In the records below, find the lines that include "size" and copy each.

──────────────────────────────

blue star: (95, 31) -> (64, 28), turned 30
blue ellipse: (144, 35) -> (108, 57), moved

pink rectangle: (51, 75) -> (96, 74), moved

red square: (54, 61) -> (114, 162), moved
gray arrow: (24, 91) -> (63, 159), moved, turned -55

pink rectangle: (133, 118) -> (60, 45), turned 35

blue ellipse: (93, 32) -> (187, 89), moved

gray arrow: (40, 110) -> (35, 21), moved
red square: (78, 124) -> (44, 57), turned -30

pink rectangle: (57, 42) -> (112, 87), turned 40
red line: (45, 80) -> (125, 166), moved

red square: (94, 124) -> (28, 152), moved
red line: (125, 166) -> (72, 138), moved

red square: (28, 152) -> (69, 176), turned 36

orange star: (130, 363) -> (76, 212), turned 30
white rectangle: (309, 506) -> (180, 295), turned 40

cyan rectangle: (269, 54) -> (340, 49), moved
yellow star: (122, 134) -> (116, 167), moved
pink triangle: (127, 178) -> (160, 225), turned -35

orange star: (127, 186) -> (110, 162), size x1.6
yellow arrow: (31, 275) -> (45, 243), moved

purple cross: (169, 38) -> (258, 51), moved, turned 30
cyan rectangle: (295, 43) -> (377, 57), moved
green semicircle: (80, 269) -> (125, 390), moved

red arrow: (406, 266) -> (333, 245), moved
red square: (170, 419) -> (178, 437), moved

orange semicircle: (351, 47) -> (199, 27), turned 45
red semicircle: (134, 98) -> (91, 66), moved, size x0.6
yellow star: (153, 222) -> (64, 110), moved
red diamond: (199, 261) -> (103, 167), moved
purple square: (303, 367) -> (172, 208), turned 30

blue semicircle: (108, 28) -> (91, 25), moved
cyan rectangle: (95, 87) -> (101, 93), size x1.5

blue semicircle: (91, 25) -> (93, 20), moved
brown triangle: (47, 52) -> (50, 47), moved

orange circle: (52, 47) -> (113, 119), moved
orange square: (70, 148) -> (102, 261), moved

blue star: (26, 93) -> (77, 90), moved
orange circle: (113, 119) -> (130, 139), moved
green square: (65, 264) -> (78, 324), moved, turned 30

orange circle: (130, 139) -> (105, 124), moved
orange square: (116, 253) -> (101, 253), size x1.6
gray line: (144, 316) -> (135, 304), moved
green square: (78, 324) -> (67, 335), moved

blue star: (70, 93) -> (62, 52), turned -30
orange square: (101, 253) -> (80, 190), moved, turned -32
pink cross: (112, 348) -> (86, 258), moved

──────────────────────────────

- **Exercise answer**
orange star: (127, 186) -> (110, 162), size x1.6
red semicircle: (134, 98) -> (91, 66), moved, size x0.6
cyan rectangle: (95, 87) -> (101, 93), size x1.5
orange square: (116, 253) -> (101, 253), size x1.6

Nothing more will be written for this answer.